__Work to complete__
What is printed must match, line for line, the records from their first line through the line containing "before: ser (pomarańczowy)", with pictures left out.

__Material for this task__
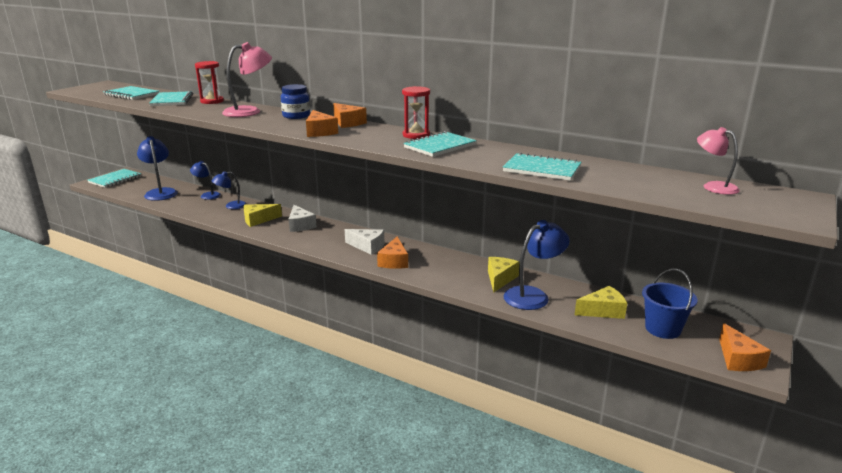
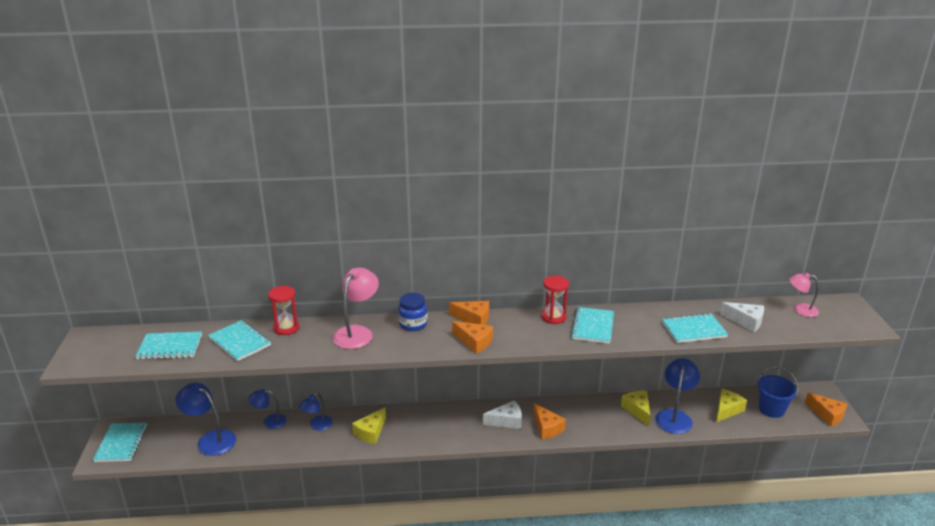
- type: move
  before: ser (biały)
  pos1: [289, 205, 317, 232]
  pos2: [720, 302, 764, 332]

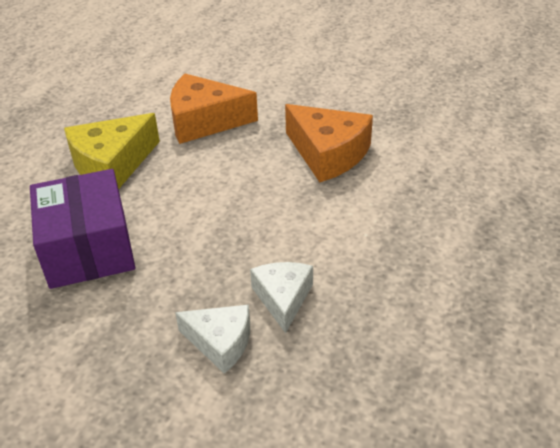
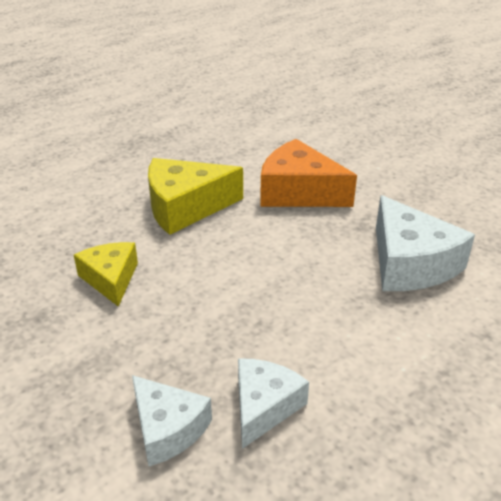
- type: replace
  before: pudełko (fioletowy)
  after: ser (żółty)
  pos1: [30, 169, 136, 289]
  pos2: [74, 242, 138, 307]
- type: recolor
  before: ser (pomarańczowy)
  after: ser (biały)
  pos1: [285, 104, 373, 182]
  pos2: [376, 195, 475, 291]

__Output for this exercise__
- type: move
  before: ser (biały)
  pos1: [289, 205, 317, 232]
  pos2: [720, 302, 764, 332]

- type: replace
  before: pudełko (fioletowy)
  after: ser (żółty)
  pos1: [30, 169, 136, 289]
  pos2: [74, 242, 138, 307]
- type: recolor
  before: ser (pomarańczowy)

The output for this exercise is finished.